▸ What to work on
In the listing below, start your output at the line with "(184, 281) = (276, 574): white" and end it after the line with "(605, 297) = (398, 284): pink", copying every line exactly.

▸ Records shown
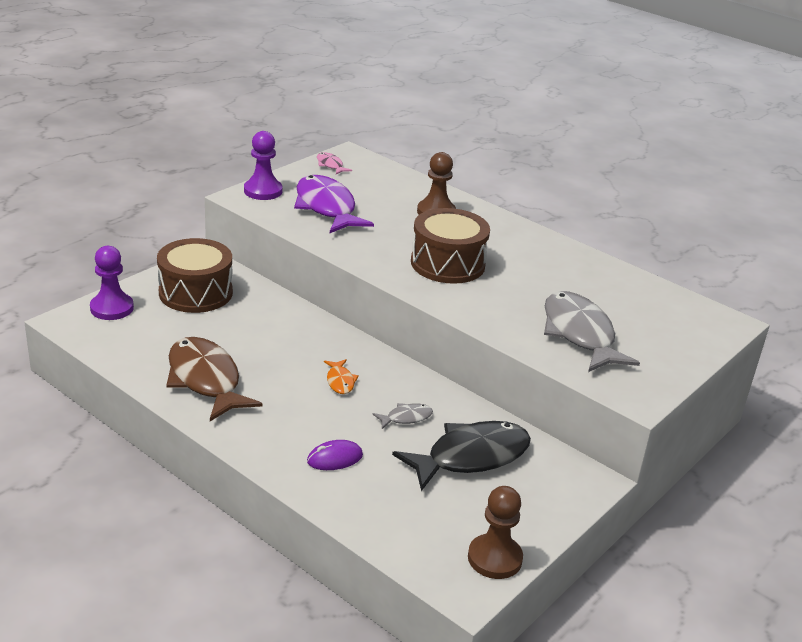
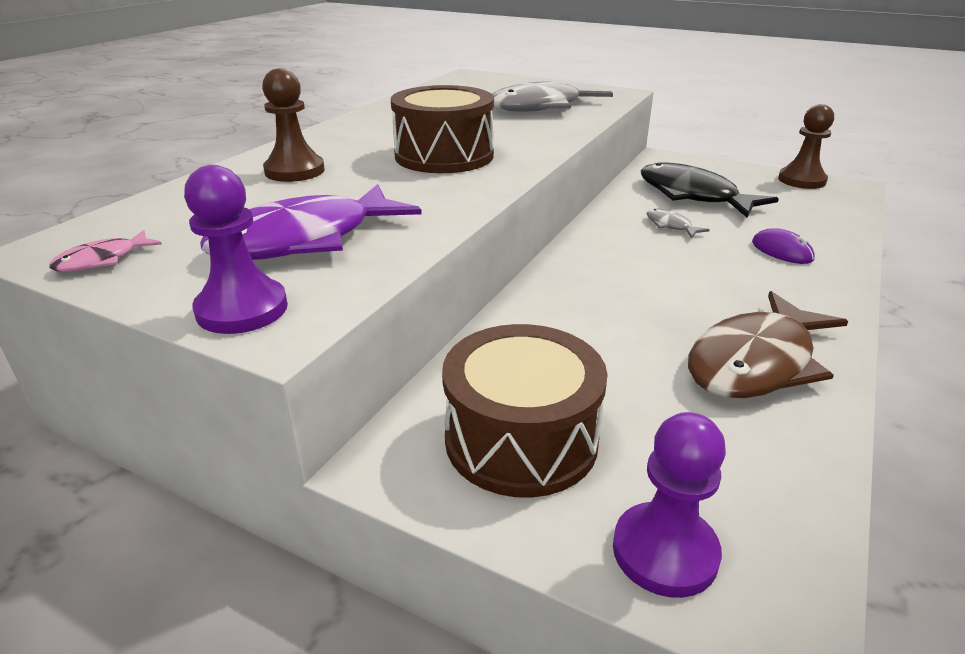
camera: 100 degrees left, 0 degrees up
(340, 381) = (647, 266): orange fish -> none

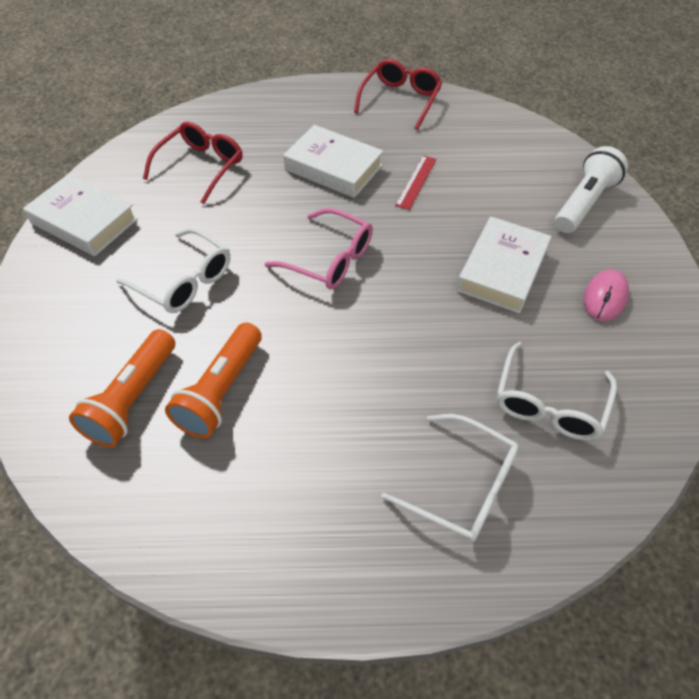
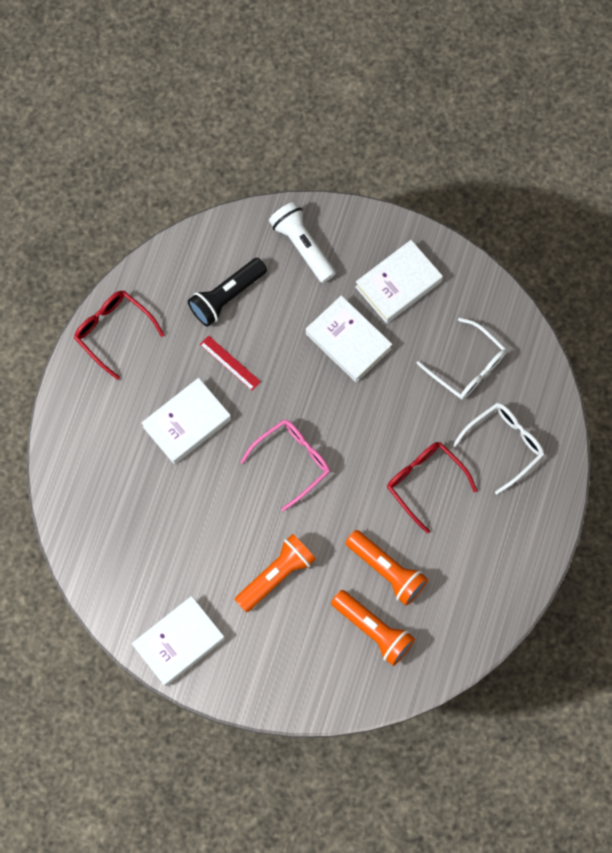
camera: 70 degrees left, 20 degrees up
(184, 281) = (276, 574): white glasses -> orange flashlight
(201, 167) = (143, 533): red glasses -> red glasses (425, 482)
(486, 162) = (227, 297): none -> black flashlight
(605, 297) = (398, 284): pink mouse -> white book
* * *
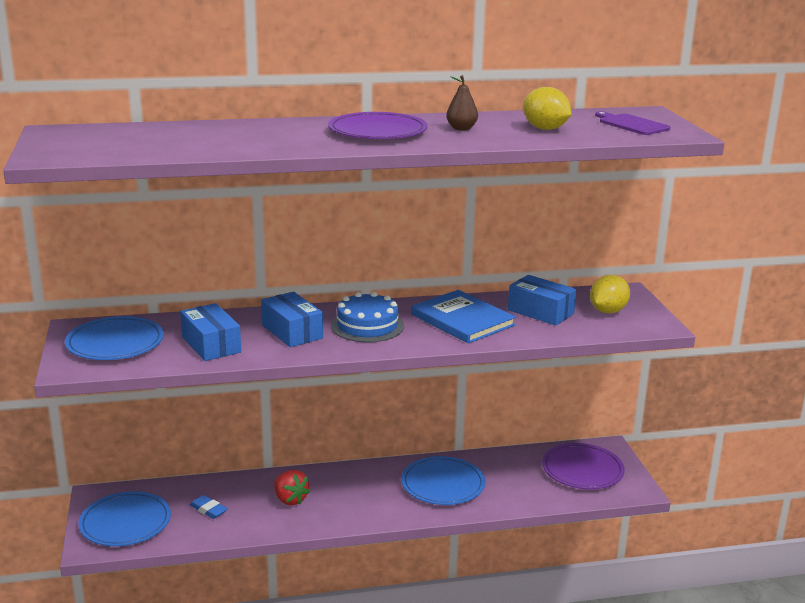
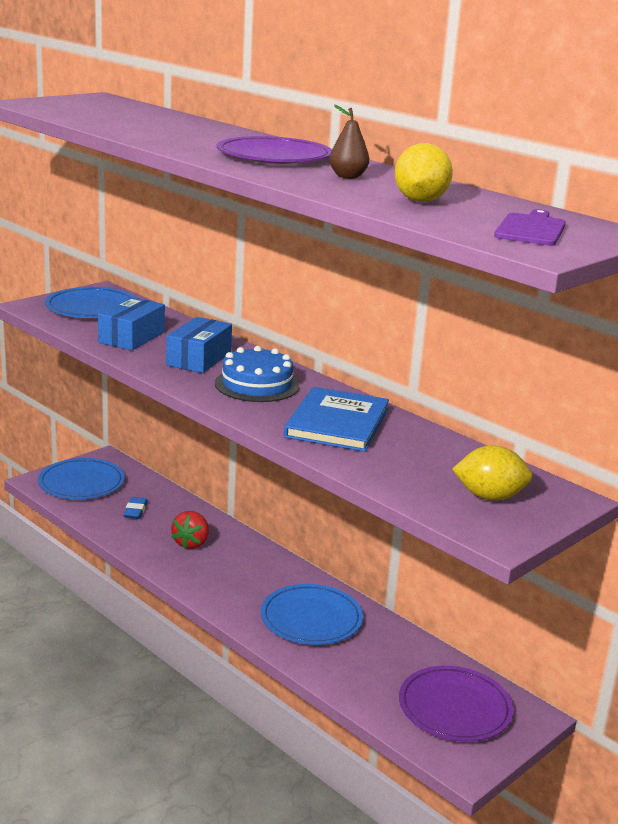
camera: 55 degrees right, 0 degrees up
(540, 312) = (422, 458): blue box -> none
* * *
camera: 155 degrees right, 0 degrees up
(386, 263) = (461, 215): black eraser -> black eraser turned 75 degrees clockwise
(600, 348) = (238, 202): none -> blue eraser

▸ Answer below
(184, 281) = (276, 574): white glasses -> orange flashlight
(201, 167) = (143, 533): red glasses -> red glasses (425, 482)
(486, 162) = (227, 297): none -> black flashlight
(605, 297) = (398, 284): pink mouse -> white book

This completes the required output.